-- START OF Data listing --

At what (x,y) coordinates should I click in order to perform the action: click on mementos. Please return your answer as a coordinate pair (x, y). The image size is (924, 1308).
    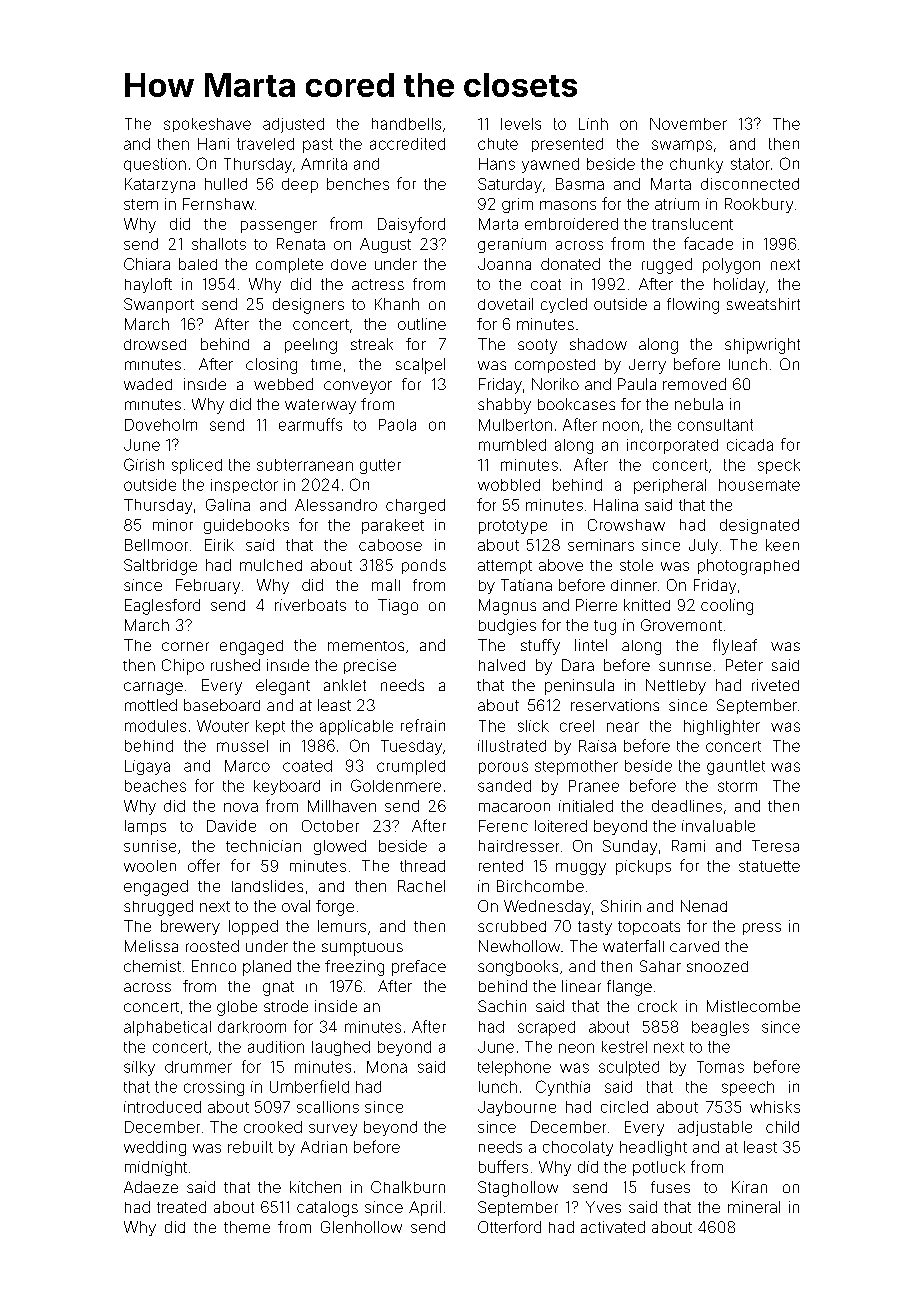
    Looking at the image, I should click on (366, 646).
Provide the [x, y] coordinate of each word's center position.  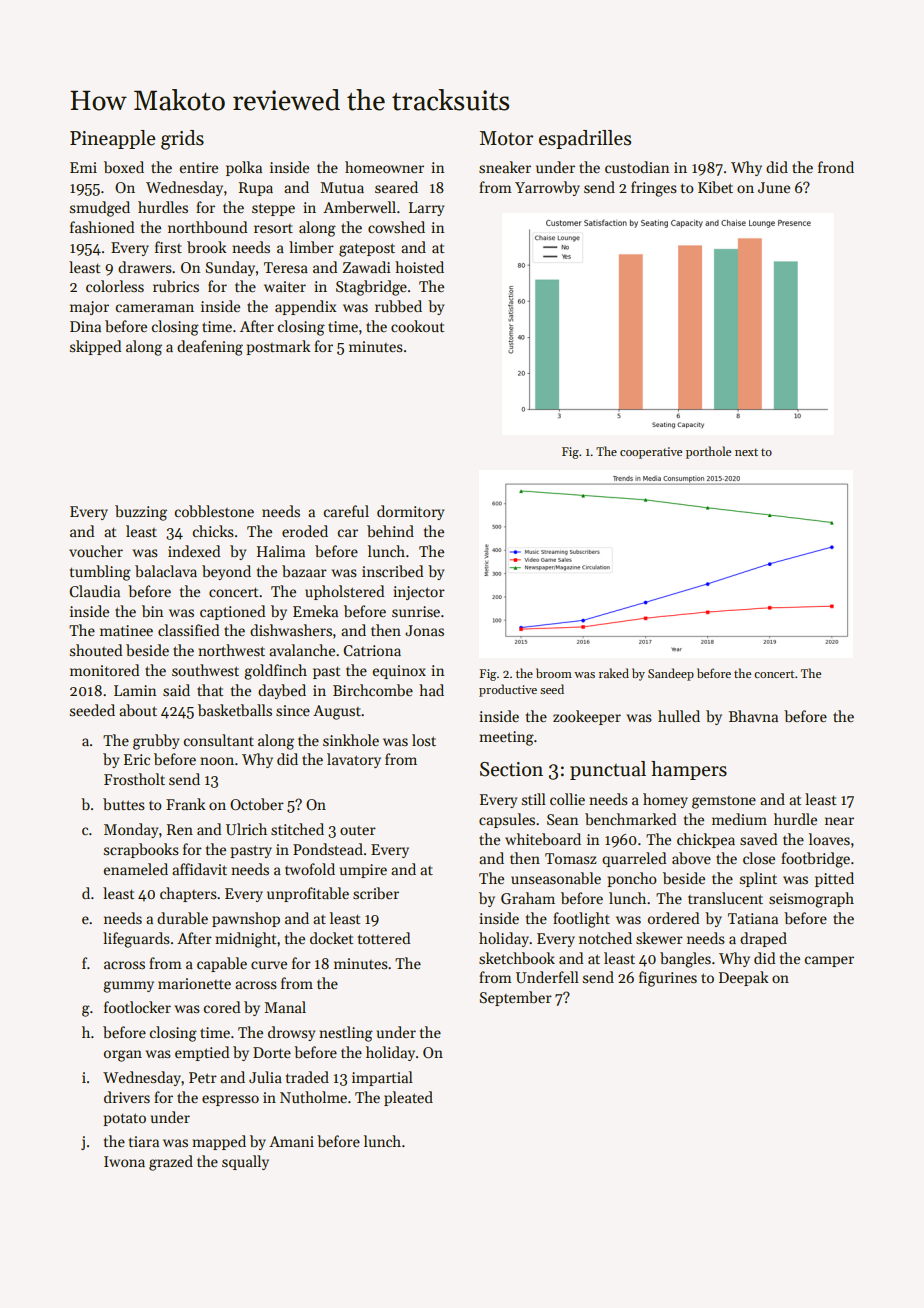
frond [836, 167]
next [746, 452]
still [534, 799]
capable [222, 964]
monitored [105, 670]
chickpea [706, 840]
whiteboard [543, 839]
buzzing [141, 513]
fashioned [102, 227]
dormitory [410, 512]
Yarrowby [547, 188]
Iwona [124, 1161]
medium [739, 819]
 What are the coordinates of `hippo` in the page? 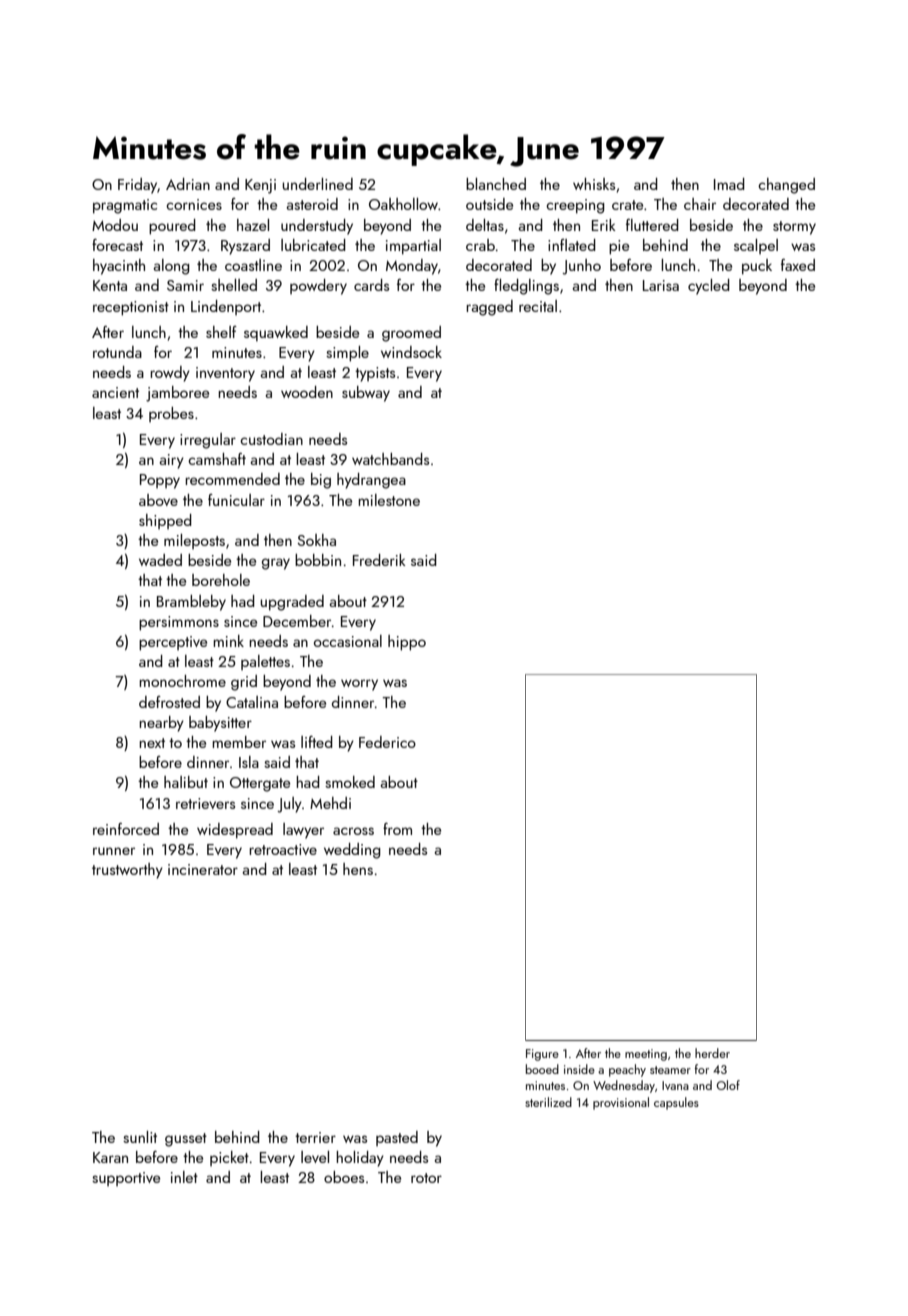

-- END OF Data listing --

--- Requirement ---
Rewrite all of the rows above with the word "center" changed to "middle", keeping everything else the same. Leave the pictures out of your answer.

--- Exercise output ---
At what (x,y) coordinates should I click in order to perform the action: click on mementos. Please return your answer as a coordinate pair (x, y). The image size is (924, 1308).
    Looking at the image, I should click on (366, 646).
Provide the [x, y] coordinate of each word's middle position.  
frond [836, 167]
next [746, 452]
still [534, 799]
capable [222, 964]
monitored [105, 670]
chickpea [706, 840]
whiteboard [543, 839]
buzzing [141, 513]
fashioned [102, 227]
dormitory [410, 512]
Yarrowby [547, 188]
Iwona [124, 1161]
medium [739, 819]
 What are the coordinates of `hippo` in the page? 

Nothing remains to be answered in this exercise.